#### MATERIALS PROVIDED
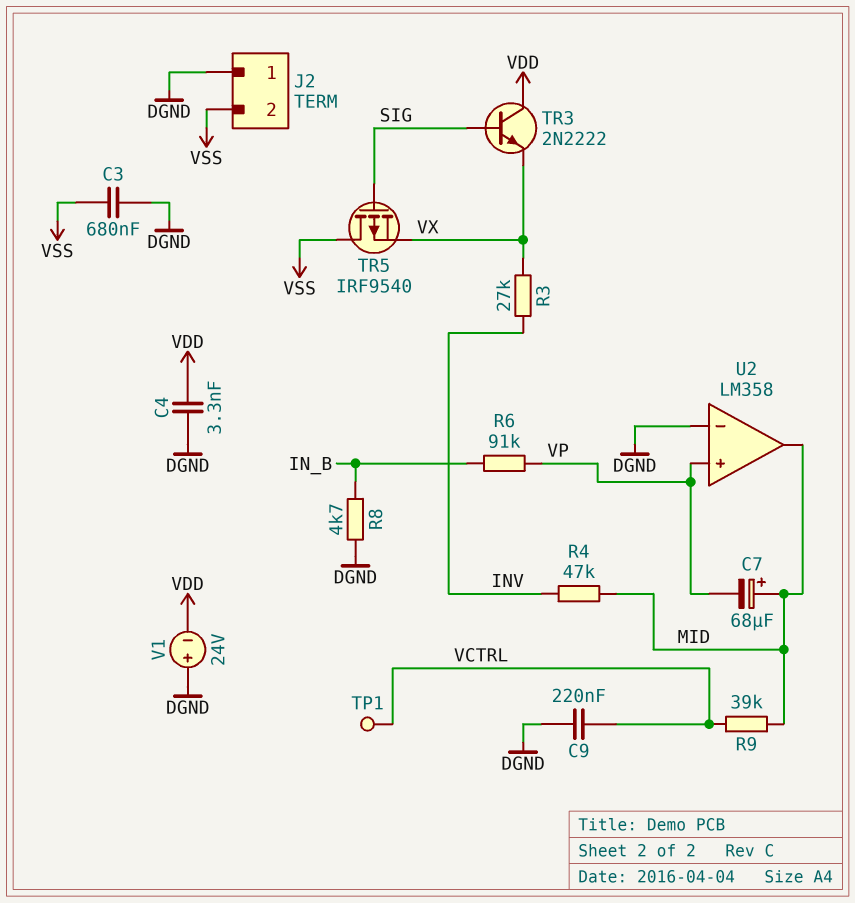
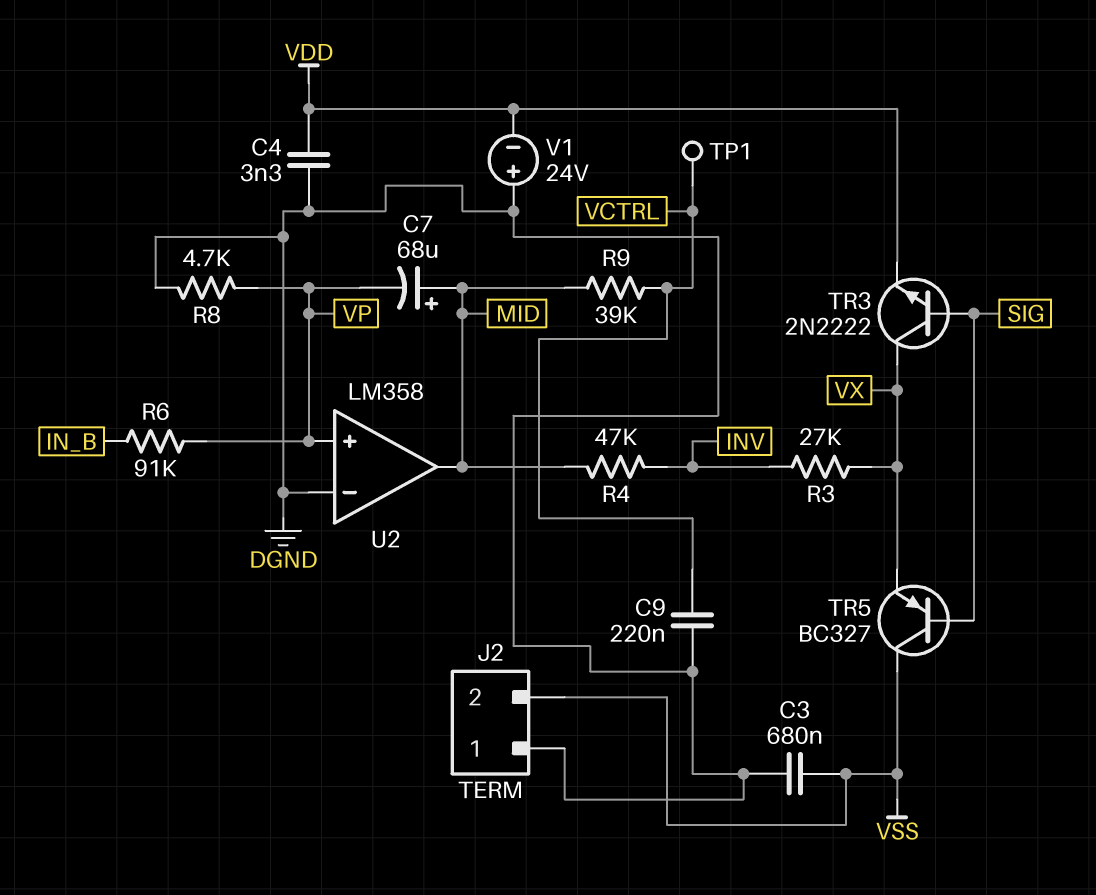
R8: 4.7k (DGND, IN_B) -> 4.7k (DGND, VP)
TR3: NPN 2N2222 (B SIG, C VDD, E VX) -> NPN 2N2222 (B SIG, C VX, E VDD)
TR5: PMOS IRF9540 (G SIG, D VSS, S VX) -> PNP BC327 (B SIG, C VSS, E VX)

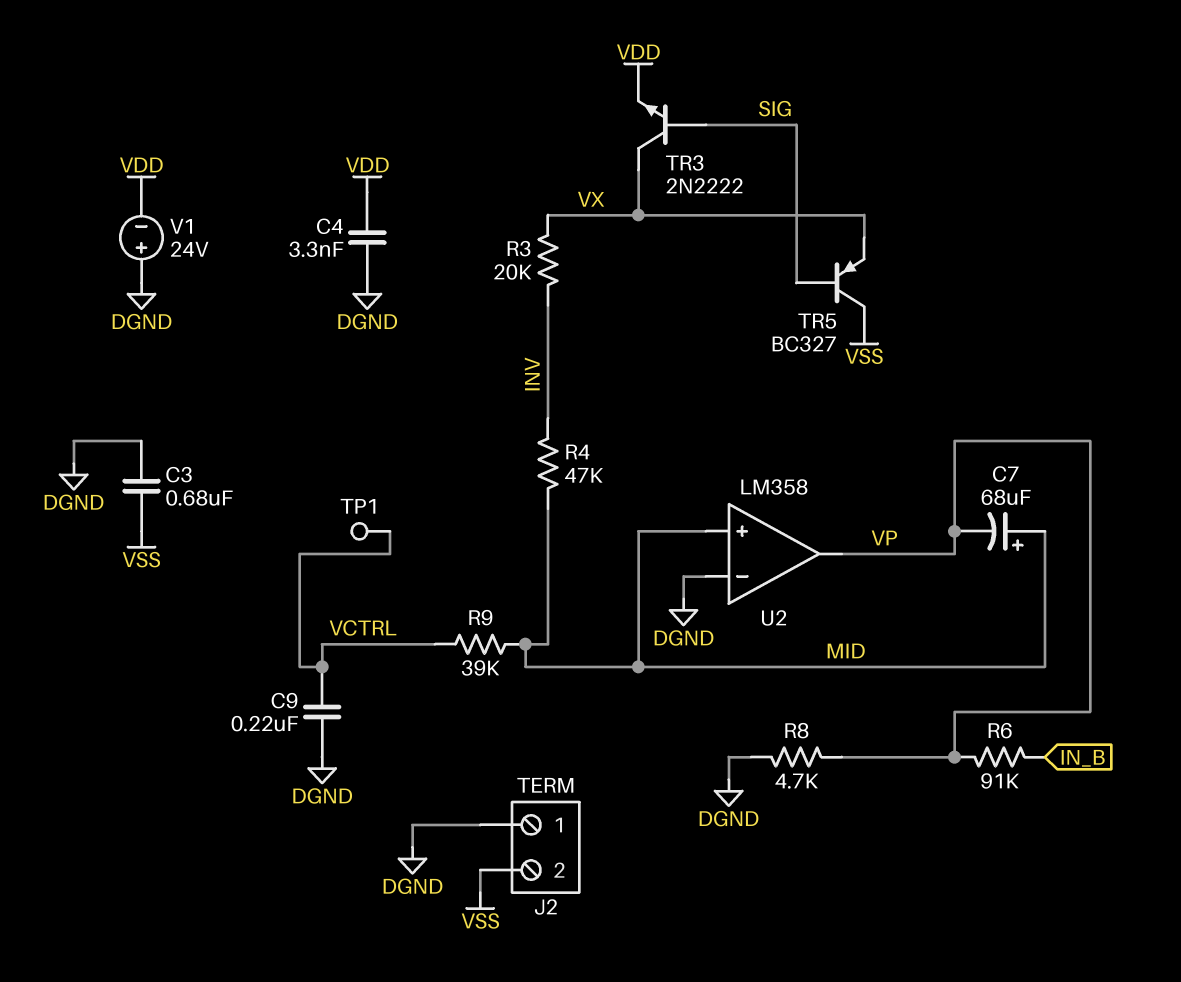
R3: 27k (INV, VX) -> 20k (INV, VX)
U2 pin in+: VP -> MID
U2 pin out: MID -> VP

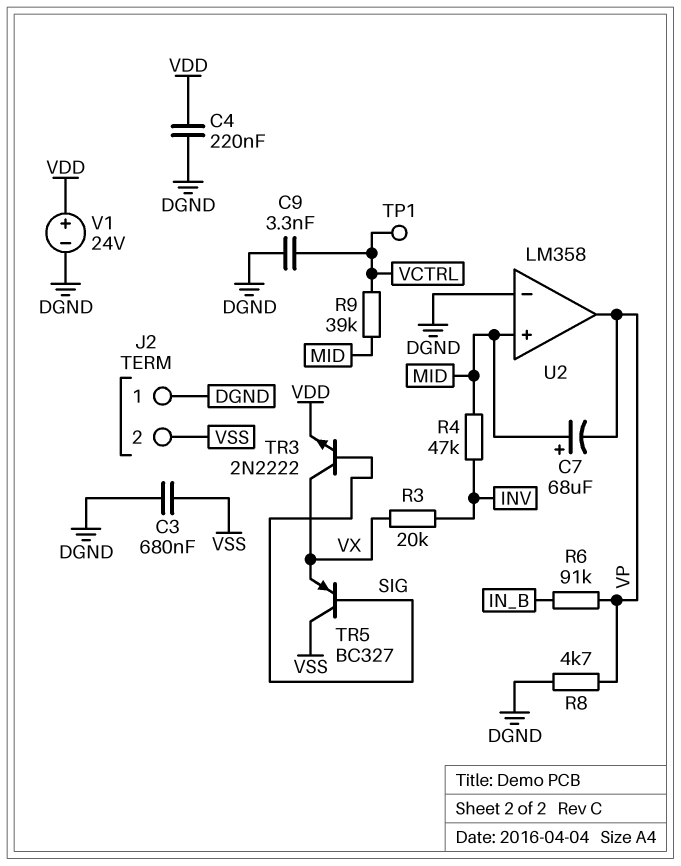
C4: 3.3nF (DGND, VDD) -> 220nF (DGND, VDD)
C9: 220nF (DGND, VCTRL) -> 3.3nF (DGND, VCTRL)
V1: 24V (plus DGND, minus VDD) -> 24V (plus VDD, minus DGND)

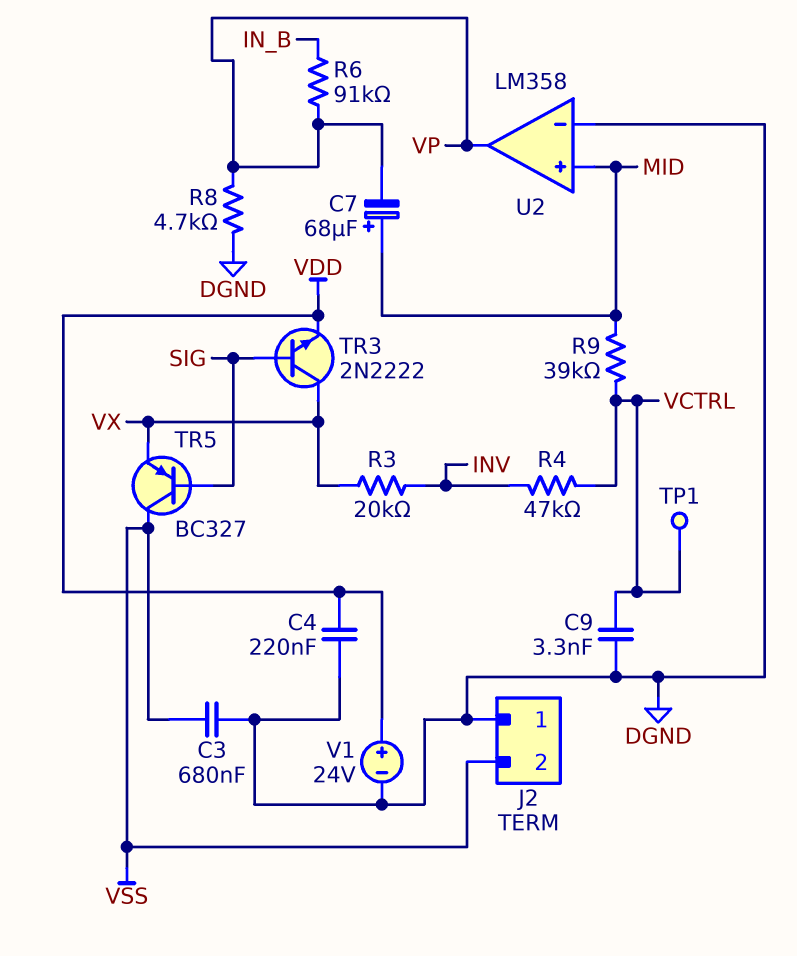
R4: 47k (INV, MID) -> 47k (INV, VCTRL)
########
EXERCISE DETAILS ::
Wherever a line of the records above contains the string "VCTRL", copy that line out.

SOLUTION FOR THIS TASK ::
C9: 220nF (DGND, VCTRL) -> 3.3nF (DGND, VCTRL)
R4: 47k (INV, MID) -> 47k (INV, VCTRL)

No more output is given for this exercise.